[Assignment]
Word for word, restate the listing; omit the pictures.

[Extracted information]
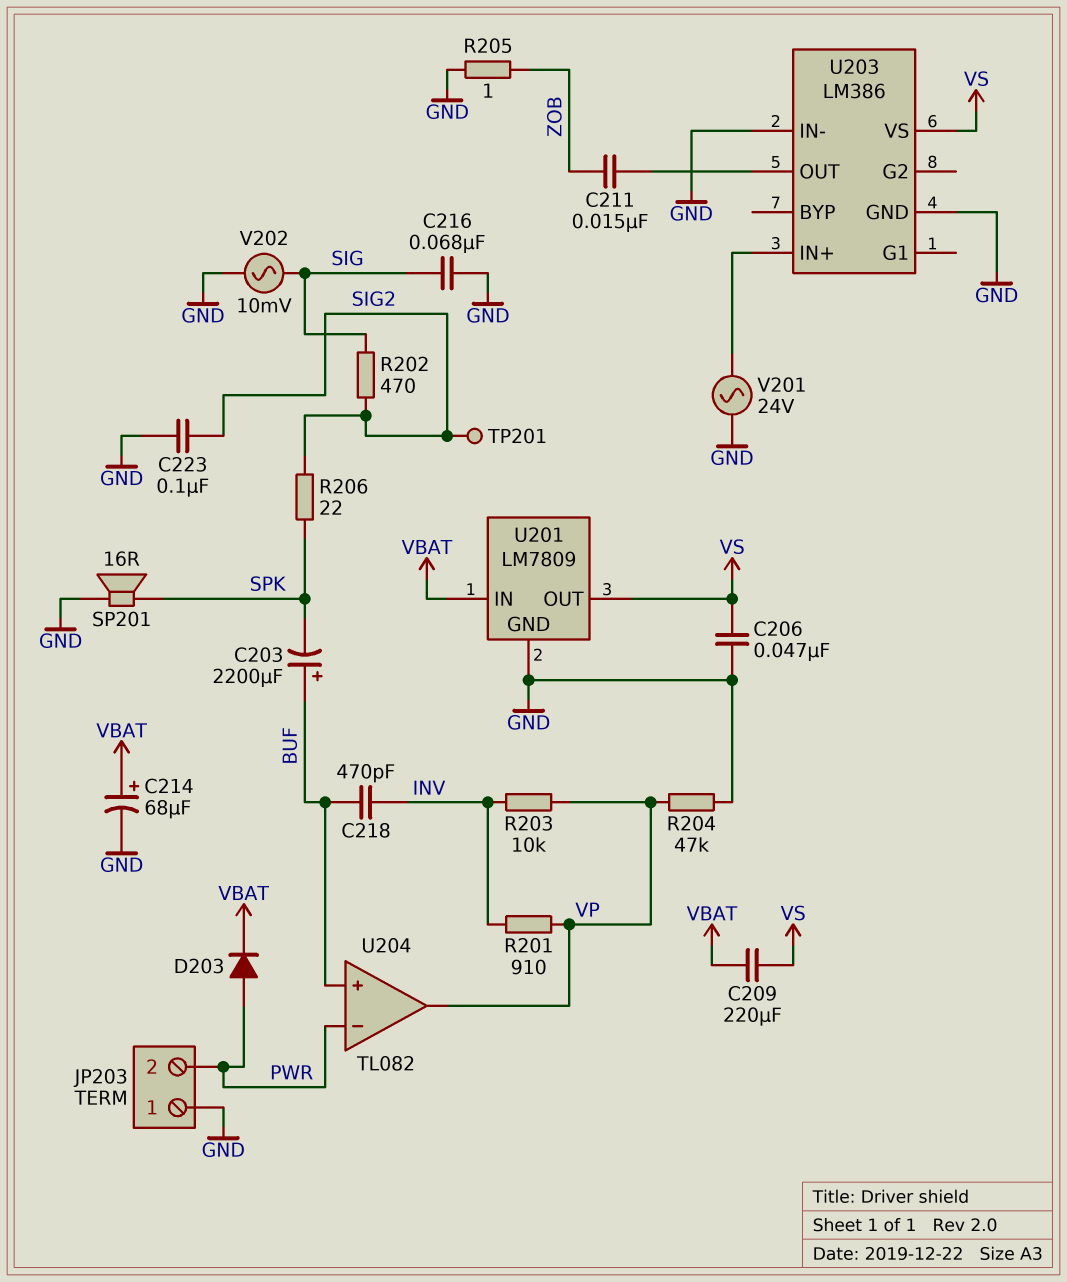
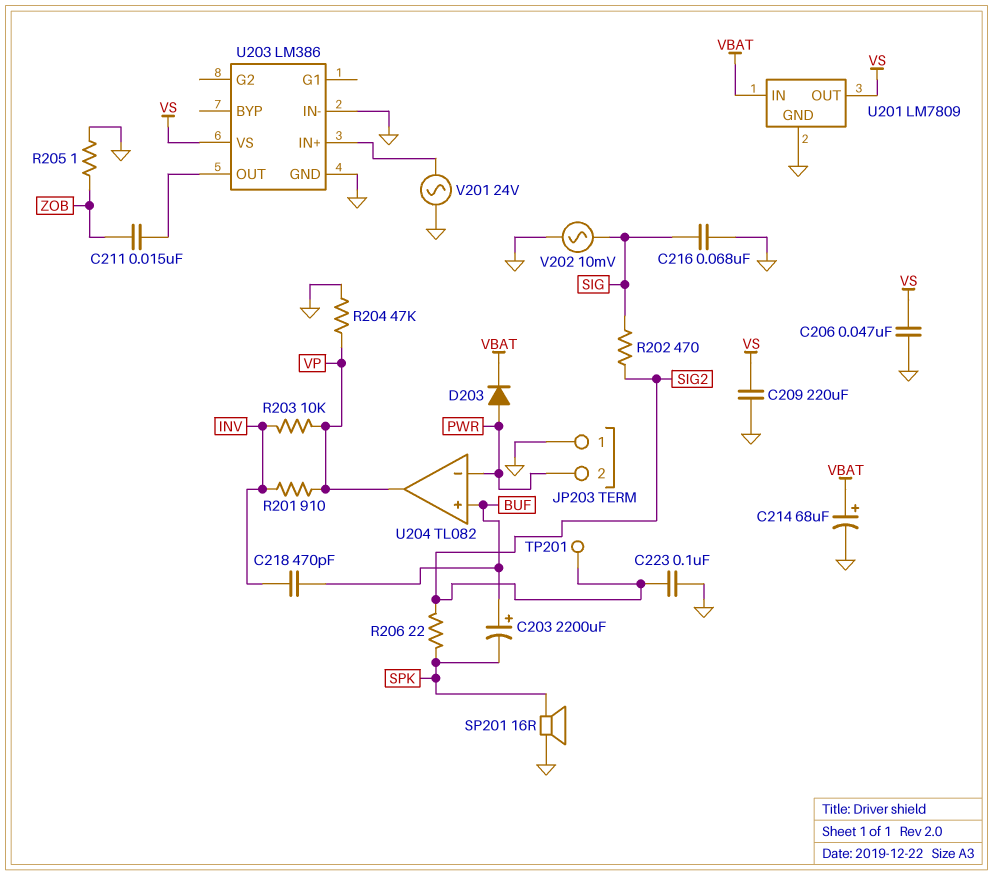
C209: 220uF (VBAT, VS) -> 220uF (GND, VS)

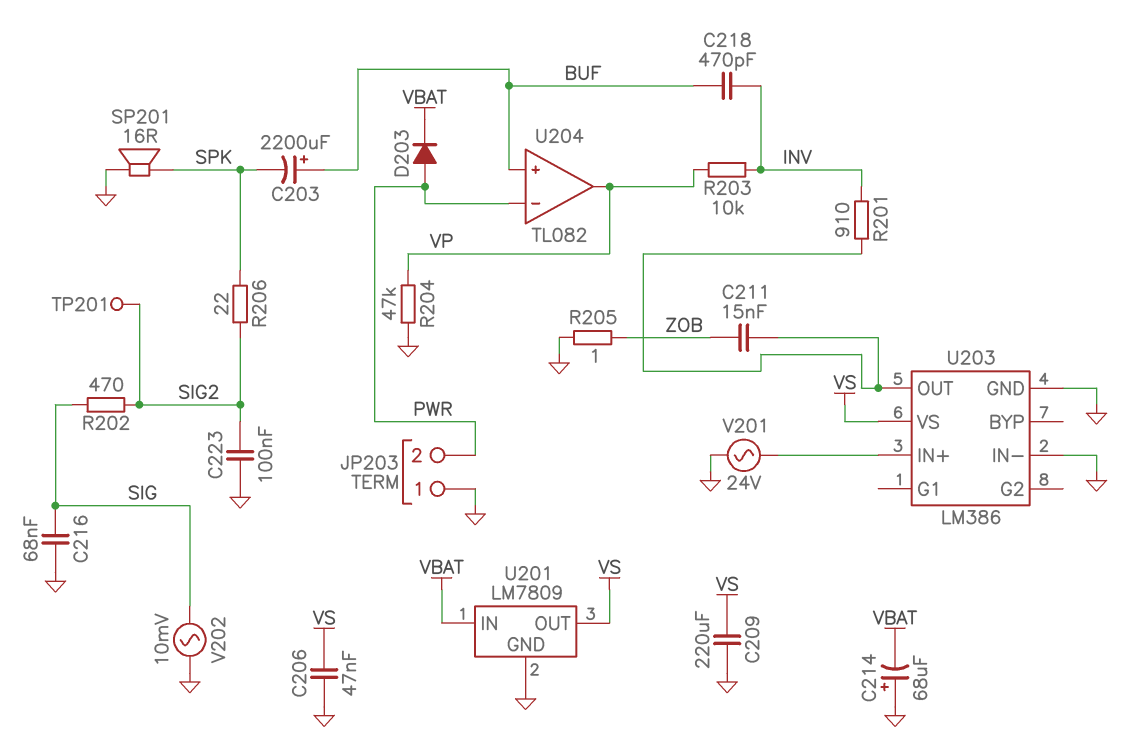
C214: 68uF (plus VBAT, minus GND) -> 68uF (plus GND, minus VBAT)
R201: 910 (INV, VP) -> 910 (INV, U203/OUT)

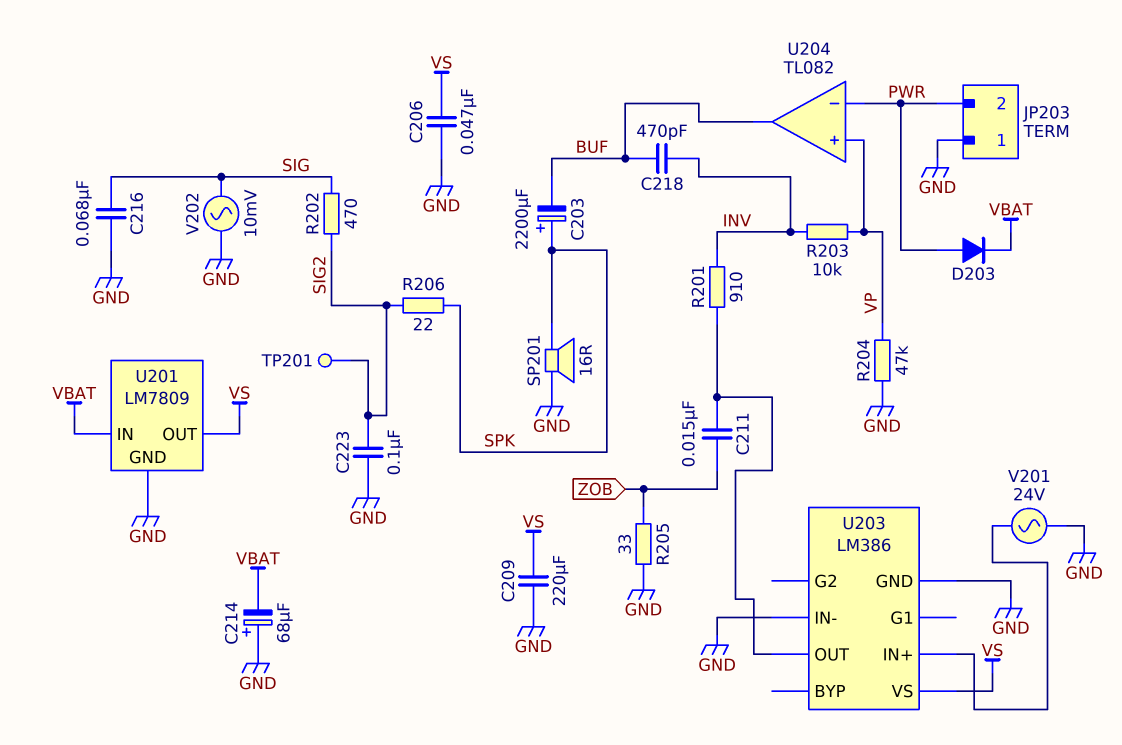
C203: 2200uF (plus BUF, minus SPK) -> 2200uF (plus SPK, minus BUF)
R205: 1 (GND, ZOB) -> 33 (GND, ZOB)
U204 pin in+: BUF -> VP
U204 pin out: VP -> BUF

[Task result]
C209: 220uF (VBAT, VS) -> 220uF (GND, VS)

C214: 68uF (plus VBAT, minus GND) -> 68uF (plus GND, minus VBAT)
R201: 910 (INV, VP) -> 910 (INV, U203/OUT)

C203: 2200uF (plus BUF, minus SPK) -> 2200uF (plus SPK, minus BUF)
R205: 1 (GND, ZOB) -> 33 (GND, ZOB)
U204 pin in+: BUF -> VP
U204 pin out: VP -> BUF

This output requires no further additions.